(Records drawn from a dataset)
Start of Block

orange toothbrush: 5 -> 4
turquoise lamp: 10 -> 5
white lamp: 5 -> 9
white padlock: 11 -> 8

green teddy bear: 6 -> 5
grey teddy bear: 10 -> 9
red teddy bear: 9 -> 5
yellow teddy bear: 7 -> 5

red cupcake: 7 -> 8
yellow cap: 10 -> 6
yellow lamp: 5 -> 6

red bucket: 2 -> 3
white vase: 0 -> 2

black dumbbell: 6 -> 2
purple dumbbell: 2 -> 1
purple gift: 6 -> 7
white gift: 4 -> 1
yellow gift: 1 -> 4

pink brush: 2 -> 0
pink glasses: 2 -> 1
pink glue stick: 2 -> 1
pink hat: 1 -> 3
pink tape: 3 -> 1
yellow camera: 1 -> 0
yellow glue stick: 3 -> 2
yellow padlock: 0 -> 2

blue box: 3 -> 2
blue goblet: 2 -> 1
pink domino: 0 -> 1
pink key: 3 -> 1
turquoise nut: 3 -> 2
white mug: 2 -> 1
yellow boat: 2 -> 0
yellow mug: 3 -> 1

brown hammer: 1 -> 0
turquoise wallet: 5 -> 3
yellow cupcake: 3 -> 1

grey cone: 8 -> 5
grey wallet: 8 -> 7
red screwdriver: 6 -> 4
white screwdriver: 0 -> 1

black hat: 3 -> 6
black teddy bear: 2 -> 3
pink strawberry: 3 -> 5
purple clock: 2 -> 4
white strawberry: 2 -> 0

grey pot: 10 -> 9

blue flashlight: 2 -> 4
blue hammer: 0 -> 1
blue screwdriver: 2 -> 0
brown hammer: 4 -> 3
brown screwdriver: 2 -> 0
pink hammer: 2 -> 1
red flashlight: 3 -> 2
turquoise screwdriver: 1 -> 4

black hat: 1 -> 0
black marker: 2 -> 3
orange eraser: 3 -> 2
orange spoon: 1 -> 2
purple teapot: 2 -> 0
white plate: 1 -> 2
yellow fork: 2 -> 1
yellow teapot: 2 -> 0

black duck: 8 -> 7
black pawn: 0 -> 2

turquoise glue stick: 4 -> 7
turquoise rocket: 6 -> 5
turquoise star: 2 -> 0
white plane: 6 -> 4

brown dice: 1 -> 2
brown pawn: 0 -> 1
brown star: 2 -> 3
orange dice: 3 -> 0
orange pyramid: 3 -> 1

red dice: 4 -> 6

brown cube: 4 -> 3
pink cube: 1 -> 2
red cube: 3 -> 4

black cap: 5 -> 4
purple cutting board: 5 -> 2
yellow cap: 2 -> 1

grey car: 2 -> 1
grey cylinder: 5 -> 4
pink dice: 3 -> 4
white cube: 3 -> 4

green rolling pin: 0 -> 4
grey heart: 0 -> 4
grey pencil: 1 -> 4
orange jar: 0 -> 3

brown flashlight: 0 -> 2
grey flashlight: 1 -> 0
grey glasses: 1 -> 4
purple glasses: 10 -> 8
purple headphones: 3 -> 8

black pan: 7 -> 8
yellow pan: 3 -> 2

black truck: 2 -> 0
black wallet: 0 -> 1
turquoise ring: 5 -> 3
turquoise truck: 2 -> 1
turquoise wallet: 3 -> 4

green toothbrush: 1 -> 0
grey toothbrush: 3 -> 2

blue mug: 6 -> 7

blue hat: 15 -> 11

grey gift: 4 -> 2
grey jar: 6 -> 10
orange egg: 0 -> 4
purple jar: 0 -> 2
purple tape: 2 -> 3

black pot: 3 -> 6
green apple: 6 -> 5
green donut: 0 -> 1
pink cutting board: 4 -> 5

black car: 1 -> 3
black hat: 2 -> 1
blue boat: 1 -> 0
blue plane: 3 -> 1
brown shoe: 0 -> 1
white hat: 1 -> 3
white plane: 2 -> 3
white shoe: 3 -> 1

End of Block

▶ _TASK DETAILS_:
Reproduce the entries above exactly.

▶ _OUTPUT OF THE TASK_:
orange toothbrush: 5 -> 4
turquoise lamp: 10 -> 5
white lamp: 5 -> 9
white padlock: 11 -> 8

green teddy bear: 6 -> 5
grey teddy bear: 10 -> 9
red teddy bear: 9 -> 5
yellow teddy bear: 7 -> 5

red cupcake: 7 -> 8
yellow cap: 10 -> 6
yellow lamp: 5 -> 6

red bucket: 2 -> 3
white vase: 0 -> 2

black dumbbell: 6 -> 2
purple dumbbell: 2 -> 1
purple gift: 6 -> 7
white gift: 4 -> 1
yellow gift: 1 -> 4

pink brush: 2 -> 0
pink glasses: 2 -> 1
pink glue stick: 2 -> 1
pink hat: 1 -> 3
pink tape: 3 -> 1
yellow camera: 1 -> 0
yellow glue stick: 3 -> 2
yellow padlock: 0 -> 2

blue box: 3 -> 2
blue goblet: 2 -> 1
pink domino: 0 -> 1
pink key: 3 -> 1
turquoise nut: 3 -> 2
white mug: 2 -> 1
yellow boat: 2 -> 0
yellow mug: 3 -> 1

brown hammer: 1 -> 0
turquoise wallet: 5 -> 3
yellow cupcake: 3 -> 1

grey cone: 8 -> 5
grey wallet: 8 -> 7
red screwdriver: 6 -> 4
white screwdriver: 0 -> 1

black hat: 3 -> 6
black teddy bear: 2 -> 3
pink strawberry: 3 -> 5
purple clock: 2 -> 4
white strawberry: 2 -> 0

grey pot: 10 -> 9

blue flashlight: 2 -> 4
blue hammer: 0 -> 1
blue screwdriver: 2 -> 0
brown hammer: 4 -> 3
brown screwdriver: 2 -> 0
pink hammer: 2 -> 1
red flashlight: 3 -> 2
turquoise screwdriver: 1 -> 4

black hat: 1 -> 0
black marker: 2 -> 3
orange eraser: 3 -> 2
orange spoon: 1 -> 2
purple teapot: 2 -> 0
white plate: 1 -> 2
yellow fork: 2 -> 1
yellow teapot: 2 -> 0

black duck: 8 -> 7
black pawn: 0 -> 2

turquoise glue stick: 4 -> 7
turquoise rocket: 6 -> 5
turquoise star: 2 -> 0
white plane: 6 -> 4

brown dice: 1 -> 2
brown pawn: 0 -> 1
brown star: 2 -> 3
orange dice: 3 -> 0
orange pyramid: 3 -> 1

red dice: 4 -> 6

brown cube: 4 -> 3
pink cube: 1 -> 2
red cube: 3 -> 4

black cap: 5 -> 4
purple cutting board: 5 -> 2
yellow cap: 2 -> 1

grey car: 2 -> 1
grey cylinder: 5 -> 4
pink dice: 3 -> 4
white cube: 3 -> 4

green rolling pin: 0 -> 4
grey heart: 0 -> 4
grey pencil: 1 -> 4
orange jar: 0 -> 3

brown flashlight: 0 -> 2
grey flashlight: 1 -> 0
grey glasses: 1 -> 4
purple glasses: 10 -> 8
purple headphones: 3 -> 8

black pan: 7 -> 8
yellow pan: 3 -> 2

black truck: 2 -> 0
black wallet: 0 -> 1
turquoise ring: 5 -> 3
turquoise truck: 2 -> 1
turquoise wallet: 3 -> 4

green toothbrush: 1 -> 0
grey toothbrush: 3 -> 2

blue mug: 6 -> 7

blue hat: 15 -> 11

grey gift: 4 -> 2
grey jar: 6 -> 10
orange egg: 0 -> 4
purple jar: 0 -> 2
purple tape: 2 -> 3

black pot: 3 -> 6
green apple: 6 -> 5
green donut: 0 -> 1
pink cutting board: 4 -> 5

black car: 1 -> 3
black hat: 2 -> 1
blue boat: 1 -> 0
blue plane: 3 -> 1
brown shoe: 0 -> 1
white hat: 1 -> 3
white plane: 2 -> 3
white shoe: 3 -> 1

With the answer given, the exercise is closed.